## RECORDS PROVIDED:
────────────────────────────────────────

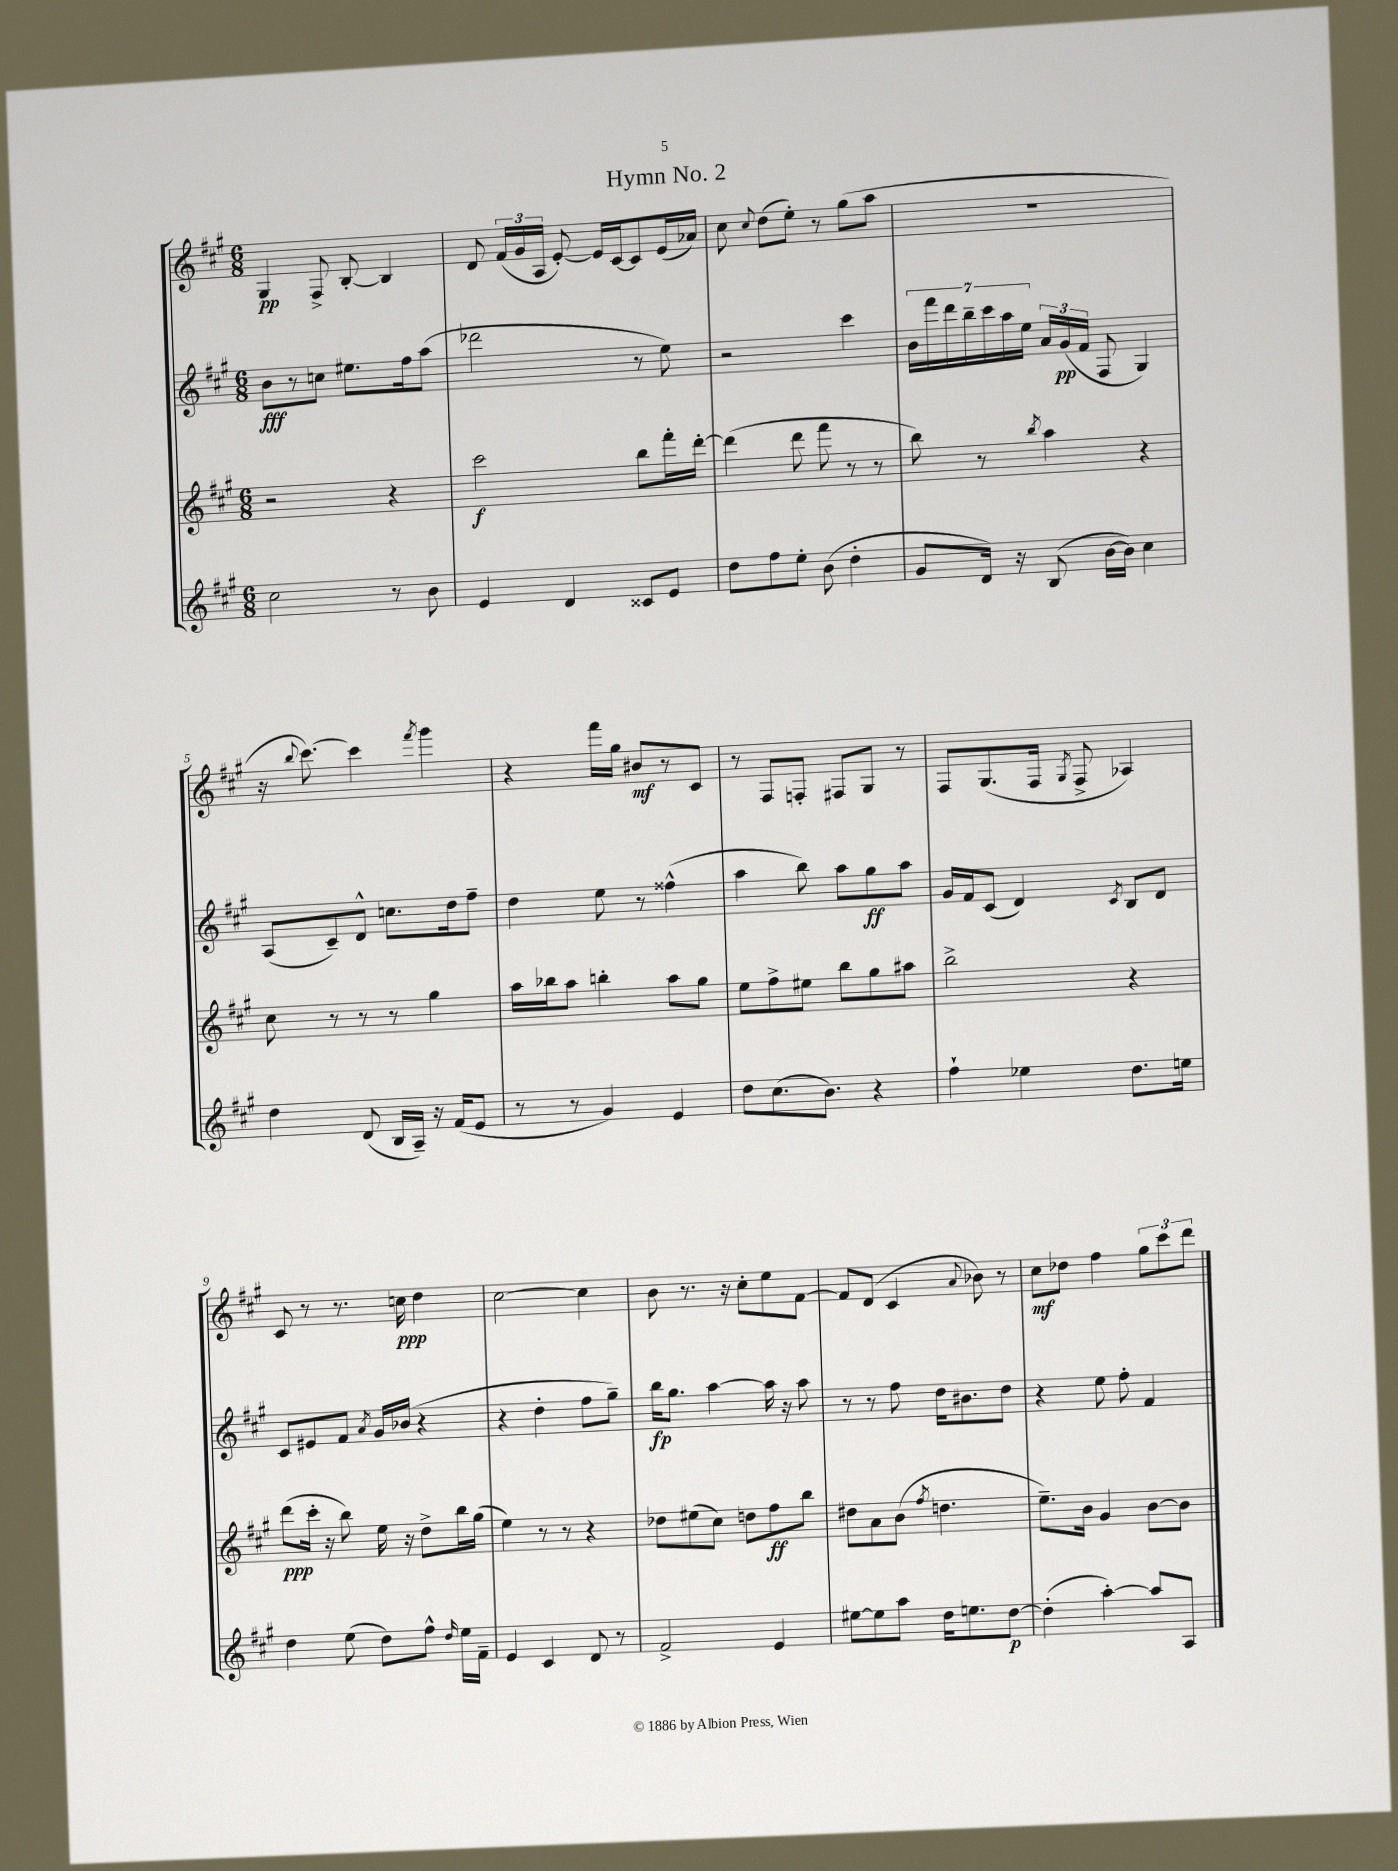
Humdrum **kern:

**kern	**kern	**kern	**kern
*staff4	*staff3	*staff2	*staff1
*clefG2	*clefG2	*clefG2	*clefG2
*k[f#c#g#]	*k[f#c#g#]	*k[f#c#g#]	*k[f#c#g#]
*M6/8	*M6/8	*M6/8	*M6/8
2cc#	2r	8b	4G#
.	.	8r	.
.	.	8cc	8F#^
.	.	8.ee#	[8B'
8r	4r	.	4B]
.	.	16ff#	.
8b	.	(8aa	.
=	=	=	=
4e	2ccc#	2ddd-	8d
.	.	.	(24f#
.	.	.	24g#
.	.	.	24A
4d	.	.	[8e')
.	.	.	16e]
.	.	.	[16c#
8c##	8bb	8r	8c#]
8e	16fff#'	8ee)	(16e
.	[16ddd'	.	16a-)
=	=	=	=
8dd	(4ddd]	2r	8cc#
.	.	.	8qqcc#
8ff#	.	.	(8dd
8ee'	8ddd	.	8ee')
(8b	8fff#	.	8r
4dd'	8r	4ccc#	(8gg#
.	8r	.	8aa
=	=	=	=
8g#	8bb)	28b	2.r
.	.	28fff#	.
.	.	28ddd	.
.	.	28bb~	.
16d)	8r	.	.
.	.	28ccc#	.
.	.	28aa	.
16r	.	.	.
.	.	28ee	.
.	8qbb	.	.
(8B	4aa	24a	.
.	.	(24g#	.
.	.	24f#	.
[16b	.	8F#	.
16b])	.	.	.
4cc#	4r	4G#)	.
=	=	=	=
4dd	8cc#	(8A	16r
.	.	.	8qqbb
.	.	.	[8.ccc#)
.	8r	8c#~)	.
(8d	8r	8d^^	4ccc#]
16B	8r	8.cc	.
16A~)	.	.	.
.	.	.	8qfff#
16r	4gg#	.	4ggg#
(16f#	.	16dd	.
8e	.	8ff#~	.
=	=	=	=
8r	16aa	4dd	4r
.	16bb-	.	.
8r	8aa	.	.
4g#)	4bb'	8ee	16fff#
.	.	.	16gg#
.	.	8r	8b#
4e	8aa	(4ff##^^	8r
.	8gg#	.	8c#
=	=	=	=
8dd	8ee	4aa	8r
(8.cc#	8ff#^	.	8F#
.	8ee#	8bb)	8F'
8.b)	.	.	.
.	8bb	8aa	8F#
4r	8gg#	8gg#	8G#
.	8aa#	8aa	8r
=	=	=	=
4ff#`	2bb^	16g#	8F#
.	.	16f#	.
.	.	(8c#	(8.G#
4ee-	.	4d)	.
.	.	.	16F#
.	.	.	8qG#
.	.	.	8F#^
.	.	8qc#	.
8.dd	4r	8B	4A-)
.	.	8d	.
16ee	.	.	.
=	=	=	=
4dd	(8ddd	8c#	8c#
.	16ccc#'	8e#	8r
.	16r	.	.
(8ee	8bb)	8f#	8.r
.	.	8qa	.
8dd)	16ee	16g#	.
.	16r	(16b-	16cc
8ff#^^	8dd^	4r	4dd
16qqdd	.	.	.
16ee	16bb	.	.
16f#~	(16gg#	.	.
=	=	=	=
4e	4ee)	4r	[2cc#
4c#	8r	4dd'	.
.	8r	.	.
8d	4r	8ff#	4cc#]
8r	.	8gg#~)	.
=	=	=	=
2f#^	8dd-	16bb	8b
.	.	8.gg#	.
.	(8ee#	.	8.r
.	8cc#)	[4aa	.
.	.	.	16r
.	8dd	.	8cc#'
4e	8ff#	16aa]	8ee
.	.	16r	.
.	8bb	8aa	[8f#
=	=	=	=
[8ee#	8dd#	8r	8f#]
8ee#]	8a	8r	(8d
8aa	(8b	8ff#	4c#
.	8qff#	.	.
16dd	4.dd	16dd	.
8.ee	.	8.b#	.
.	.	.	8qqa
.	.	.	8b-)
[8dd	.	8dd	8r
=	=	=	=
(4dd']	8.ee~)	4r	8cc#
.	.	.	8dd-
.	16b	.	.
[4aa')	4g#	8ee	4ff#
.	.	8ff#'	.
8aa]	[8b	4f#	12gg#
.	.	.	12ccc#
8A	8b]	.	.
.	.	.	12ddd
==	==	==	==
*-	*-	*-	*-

────────────────────────────────────────

## WHAT YOU HAVE TO DO:
Copy the data above line for line, leaving out the picture.

## EXERCISE OUTPUT:
Humdrum **kern:

**kern	**kern	**kern	**kern
*staff4	*staff3	*staff2	*staff1
*clefG2	*clefG2	*clefG2	*clefG2
*k[f#c#g#]	*k[f#c#g#]	*k[f#c#g#]	*k[f#c#g#]
*M6/8	*M6/8	*M6/8	*M6/8
2cc#	2r	8b	4G#
.	.	8r	.
.	.	8cc	8F#^
.	.	8.ee#	[8B'
8r	4r	.	4B]
.	.	16ff#	.
8b	.	(8aa	.
=	=	=	=
4e	2ccc#	2ddd-	8d
.	.	.	(24f#
.	.	.	24g#
.	.	.	24A
4d	.	.	[8e')
.	.	.	16e]
.	.	.	[16c#
8c##	8bb	8r	8c#]
8e	16fff#'	8ee)	(16e
.	[16ddd'	.	16a-)
=	=	=	=
8dd	(4ddd]	2r	8cc#
.	.	.	8qqcc#
8ff#	.	.	(8dd
8ee'	8ddd	.	8ee')
(8b	8fff#	.	8r
4dd'	8r	4ccc#	(8gg#
.	8r	.	8aa
=	=	=	=
8g#	8bb)	28b	2.r
.	.	28fff#	.
.	.	28ddd	.
.	.	28bb~	.
16d)	8r	.	.
.	.	28ccc#	.
.	.	28aa	.
16r	.	.	.
.	.	28ee	.
.	8qbb	.	.
(8B	4aa	24a	.
.	.	(24g#	.
.	.	24f#	.
[16b	.	8F#	.
16b])	.	.	.
4cc#	4r	4G#)	.
=	=	=	=
4dd	8cc#	(8A	16r
.	.	.	8qqbb
.	.	.	[8.ccc#)
.	8r	8c#~)	.
(8d	8r	8d^^	4ccc#]
16B	8r	8.cc	.
16A~)	.	.	.
.	.	.	8qfff#
16r	4gg#	.	4ggg#
(16f#	.	16dd	.
8e	.	8ff#~	.
=	=	=	=
8r	16aa	4dd	4r
.	16bb-	.	.
8r	8aa	.	.
4g#)	4bb'	8ee	16fff#
.	.	.	16gg#
.	.	8r	8b#
4e	8aa	(4ff##^^	8r
.	8gg#	.	8c#
=	=	=	=
8dd	8ee	4aa	8r
(8.cc#	8ff#^	.	8F#
.	8ee#	8bb)	8F'
8.b)	.	.	.
.	8bb	8aa	8F#
4r	8gg#	8gg#	8G#
.	8aa#	8aa	8r
=	=	=	=
4ff#`	2bb^	16g#	8F#
.	.	16f#	.
.	.	(8c#	(8.G#
4ee-	.	4d)	.
.	.	.	16F#
.	.	.	8qG#
.	.	.	8F#^
.	.	8qc#	.
8.dd	4r	8B	4A-)
.	.	8d	.
16ee	.	.	.
=	=	=	=
4dd	(8ddd	8c#	8c#
.	16ccc#'	8e#	8r
.	16r	.	.
(8ee	8bb)	8f#	8.r
.	.	8qa	.
8dd)	16ee	16g#	.
.	16r	(16b-	16cc
8ff#^^	8dd^	4r	4dd
16qqdd	.	.	.
16ee	16bb	.	.
16f#~	(16gg#	.	.
=	=	=	=
4e	4ee)	4r	[2cc#
4c#	8r	4dd'	.
.	8r	.	.
8d	4r	8ff#	4cc#]
8r	.	8gg#~)	.
=	=	=	=
2f#^	8dd-	16bb	8b
.	.	8.gg#	.
.	(8ee#	.	8.r
.	8cc#)	[4aa	.
.	.	.	16r
.	8dd	.	8cc#'
4e	8ff#	16aa]	8ee
.	.	16r	.
.	8bb	8aa	[8f#
=	=	=	=
[8ee#	8dd#	8r	8f#]
8ee#]	8a	8r	(8d
8aa	(8b	8ff#	4c#
.	8qff#	.	.
16dd	4.dd	16dd	.
8.ee	.	8.b#	.
.	.	.	8qqa
.	.	.	8b-)
[8dd	.	8dd	8r
=	=	=	=
(4dd']	8.ee~)	4r	8cc#
.	.	.	8dd-
.	16b	.	.
[4aa')	4g#	8ee	4ff#
.	.	8ff#'	.
8aa]	[8b	4f#	12gg#
.	.	.	12ccc#
8A	8b]	.	.
.	.	.	12ddd
==	==	==	==
*-	*-	*-	*-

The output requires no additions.